--- begin ---

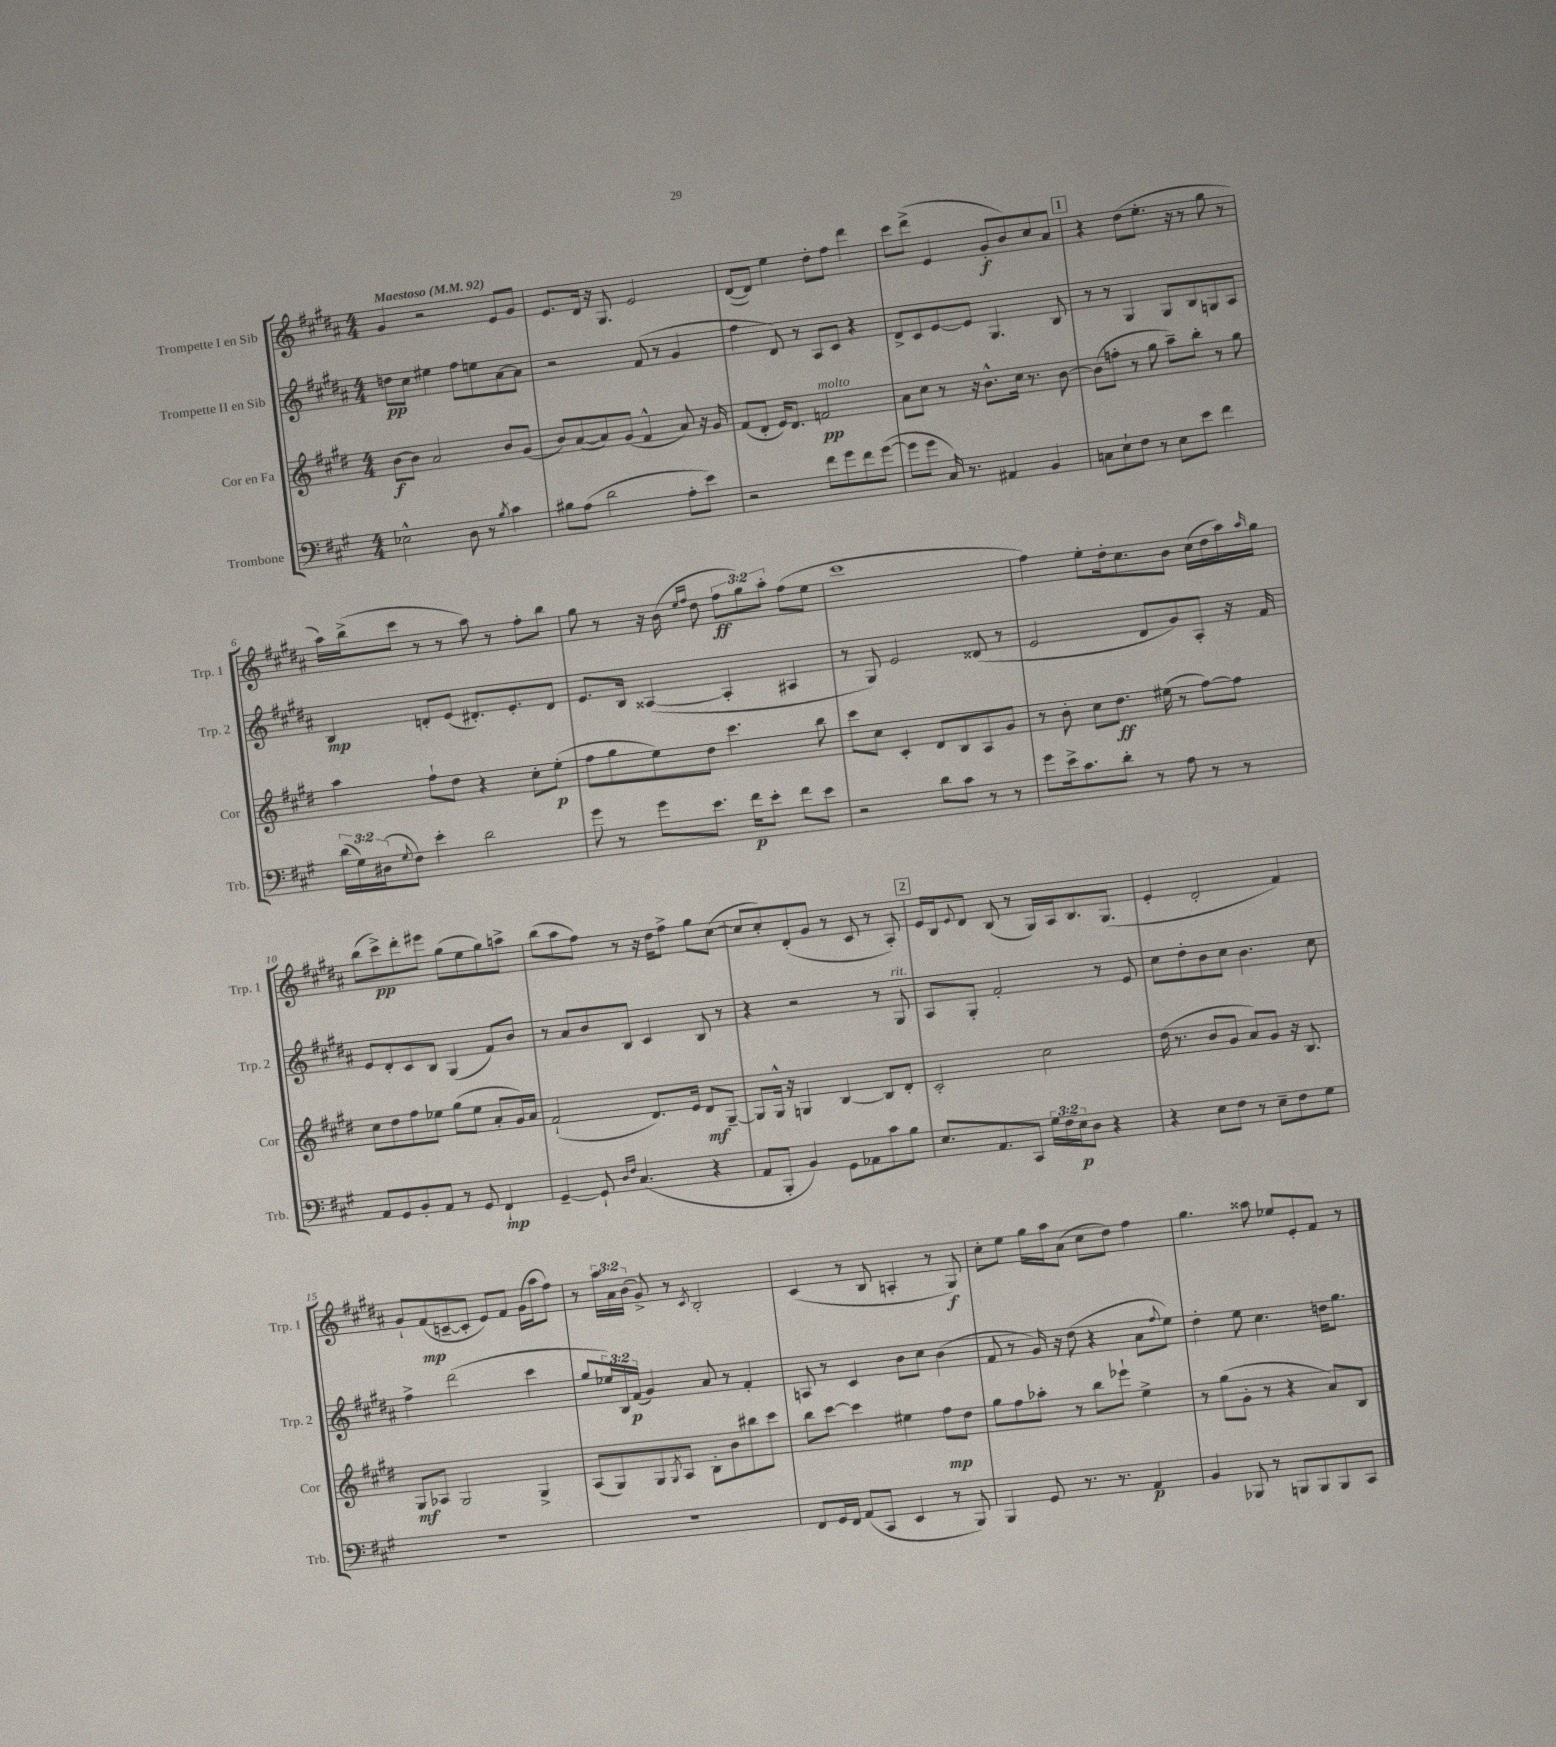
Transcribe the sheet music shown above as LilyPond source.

<<
\new StaffGroup <<
\new Staff = "s0" \with { instrumentName = "Trompette I en Sib" shortInstrumentName = "Trp. 1" } {
    \clef treble \key b \major \numericTimeSignature \time 4/4 \override Staff.TupletNumber.text = #tuplet-number::calc-fraction-text \tempo "Maestoso" 4 = 92
    gis'4 r2 e'8 gis'8 |
    e'8. dis'16 r16 gis8. e'2 |
    dis'8~( dis'8) e''4 dis''8-. fis''8 dis'''4 |
    cis'''8 dis'''8->( e'4 gis'8-.\f b'8) cis''8 ais'8 |
    \mark \markup { \box "1" } r4 dis''8( e''8.-. r16 r8 gis''8 r8 |
    ais''16) b''16->( cis'''8 r8 r8 ais''8) r8 fis''8-. b''8 |
    gis''8 r8 r16 b'16( \grace { e''16 fis''16 } dis''8 \tuplet 3/2 { fis''8\ff gis''8) ais''8-. } fis''8( e''8 |
    cis'''1 |
    fis''4) e''8-. dis''16-. cis''8. b'8 cis''16( dis''16 ais''16) \grace { ais''16 } gis''16 |
    b''8( cis'''8->\pp) dis'''8-. eis'''8 gis''8( e''8 gis''8) a''8-> |
    b''8( ais''8 fis''8) r8 r16 dis''16 fis''8-> gis''8 cis''8~( |
    cis''8 cis''8-.) dis'8-.( gis'8 r8 cis'8 r8 ais8-.) |
    \mark \markup { \box "2" } e'16 b16 \appoggiatura { e'8 } dis'8 b8( r8 gis16) ais16 b8. gis8.( |
    e'4-. dis'2-. fis'4) |
    gis'8-! fis'8\mp( c'8~-- c'8-. e'8) fis'8 gis'16( ais''16 fis''8) |
    r8 \tuplet 3/2 { ais''16 ais'16 b'16( } gis'8->) r8 \acciaccatura { cis'8 } b2-. |
    cis'4( r8 b8 a4-. r8 gis8\f) |
    cis''8-. e''8 gis''16 ais''16 ais'8( cis''8 dis''8) fis''4 |
    gis''4. aisis''8 ees''8 e'8-. fis'8 r8 \bar "|." |
}
\new Staff = "s1" \with { instrumentName = "Trompette II en Sib" shortInstrumentName = "Trp. 2" } {
    \clef treble \key b \major \numericTimeSignature \time 4/4 \override Staff.TupletNumber.text = #tuplet-number::calc-fraction-text
    d''8\pp cis''8 eis''4 fis''8 e''8 ais'8~ ais'8 |
    r2 fis'8( r8 gis'4 |
    fis''4 dis'8) r8 ais8 cis'8 r4 |
    dis'8-> cis'8 e'8~ e'8 gis4. b8 |
    \mark \markup { \box "1" } r8 r8 gis4 gis8 b8 g8 ais8 |
    b4\mp d'8-. e'8( dis'8.-.) e'8.-. dis'8 |
    e'8. b16 aisis4~( aisis4-. ais4 |
    r8 gis8) e'2 disis'8( r8 |
    e'2 dis'8 gis'8) ais8-. r16 fis'16 |
    e'8 dis'8-. cis'8 b8 gis4( fis'8) b'8 |
    r8 ais'8 b'8 b8 cis'4 b8 r8 |
    r4 r2 r8 gis8^\markup { \italic "rit." } |
    \mark \markup { \box "2" } ais8 gis8-. fis'2-. r8 e'8 |
    cis''8 dis''8-. b'8 cis''8 b'4. cis''8 |
    fis''4-> dis'''2( cis'''4 |
    gis''8 \tuplet 3/2 { ees''16) b16 fis'16\p( } gis'4) ais'8 r8 fis'4-. |
    a8 r8 cis'4 b'8 cis''8 b'4( |
    fis'8 r8 gis'16) r16 dis''8( r4 ais'8 \appoggiatura { fis''8 } e''8) |
    dis''4-. e''8 cis''4. d''16 gis''8. \bar "|." |
}
\new Staff = "s2" \with { instrumentName = "Cor en Fa" shortInstrumentName = "Cor" } {
    \clef treble \key e \major \numericTimeSignature \time 4/4
    b'8~\f b'8 a'2 b'8 gis'8( |
    b'8) a'8~( a'8) gis'8( fis'4-^ a'8) r16 gis'16 |
    fis'8( dis'8-. e'16) dis'8. f'2\pp^\markup { \italic "molto" } |
    a'8 cis''8 r8 r16 b'8.-^ cis''16 r8. b'8~ |
    \mark \markup { \box "1" } b'8( f''8-. r8 gis''8 a''8--) b''8-. r8 gis''8 |
    a''4 fis''8-! dis''8 r4 cis''8-. e''8-.\p( |
    fis''8 gis''8 e''8) dis''8 cis'''4. b''8 |
    cis'''8 cis''8 cis'4-. dis'8 b8 a8 gis'8 |
    r8 b'8-. cis''8 dis''8.\ff eis''16( r8 fis''8~) fis''8 |
    cis''8 dis''8 fis''8 ees''8 gis''8( ees''8 a'8-. gis'16) a'16 |
    fis'2-!( dis'8.) e'16 dis'8\mf gis8~-- |
    gis8 gis16-^ r16 g4 b4~ b8 dis'8-. |
    \mark \markup { \box "2" } cis'2-. cis''2 |
    dis''16( r8. b'8 gis'8 a'8) gis'8 r16 b8. |
    gis8\mf aes8 gis2 gis4-> |
    a8( gis8) gis8 \acciaccatura { gis8 } a8 b8-. b'8 bis''8 cis'''8 |
    b''8 cis'''8~ cis'''4 eis''4 fis''8\mp dis''8 |
    gis''8 fis''8 aes''8-. r8 b''8 ees'''8-! e''4-> |
    r8 gis''8( gis'8-. r8 r4 a'8) b8 \bar "|." |
}
\new Staff = "s3" \with { instrumentName = "Trombone" shortInstrumentName = "Trb." } {
    \clef bass \key a \major \numericTimeSignature \time 4/4 \override Staff.TupletNumber.text = #tuplet-number::calc-fraction-text
    ees2-^ d8 r8 \acciaccatura { b8 } cis'4 |
    bis8 a8( d'2 a8-. e'8) |
    r2 fis'8 gis'8 fis'8 gis'8~( |
    gis'8 gis'8 cis16) r8. ais,4 b,4 |
    \mark \markup { \box "1" } c8 e8-! fis8 r8 e8 e'8 fis'4 |
    \tuplet 3/2 { d'16( gis16) dis16( } \appoggiatura { gis8 } fis8) e'4-. d'2 |
    gis'8 r8 gis'8 e'8. fis'16\p e'8-. fis'8 e'8 |
    r2 d'8 cis'8 r8 r8 |
    gis'8 e'16-> cis'8. d'8-. r8 a8 r8 r8 |
    a,8 gis,8 b,8-. a,8 r8 gis,8 fis,4-!\mp |
    gis,4~-- gis,8-! \grace { d16 fis16 } cis4.( r4 |
    a,8 b,,8-. b,4) gis,8 aes,8 cis'8 b8 |
    \mark \markup { \box "2" } e8. a,8. cis,8 \tuplet 3/2 { gis16 fis16 e16\p } d8 r4 |
    r4 e8 fis8 r8 e8-- fis8 gis8 |
    R1 |
    R1 |
    fis,8 gis,16 fis,16 a,8( cis,8 e,4 r8 b,,8) |
    b,,4 gis,8 r8. r8. a,4\p |
    b,4 bes,,8 r8 b,,8 b,,8 b,,8 cis,8 \bar "|." |
}
>>
>>
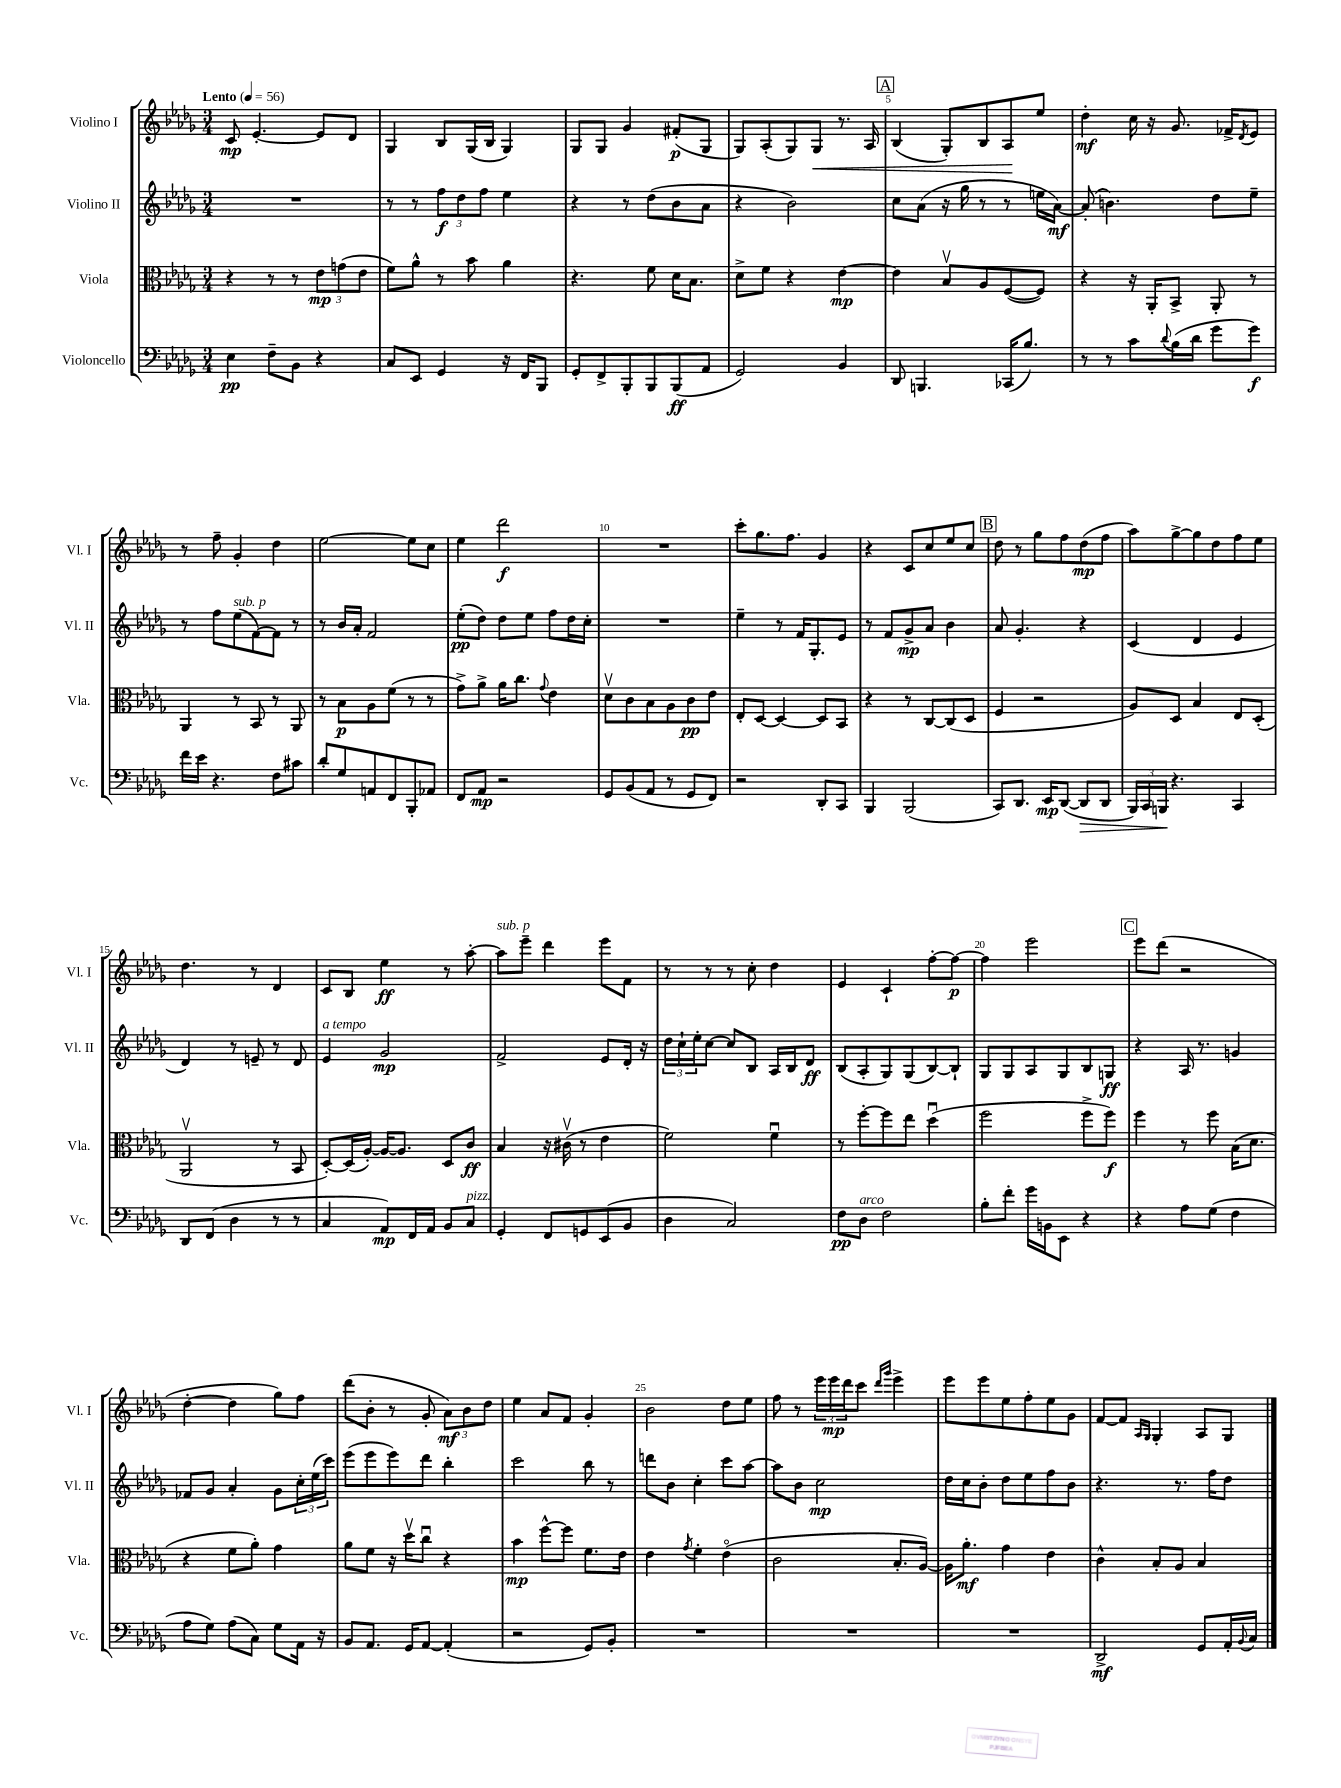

--- end ---

> **Stated goal**: Count the lines in the entries above that contain the string "TupletNumber", and give only the number.

> **The result**: 3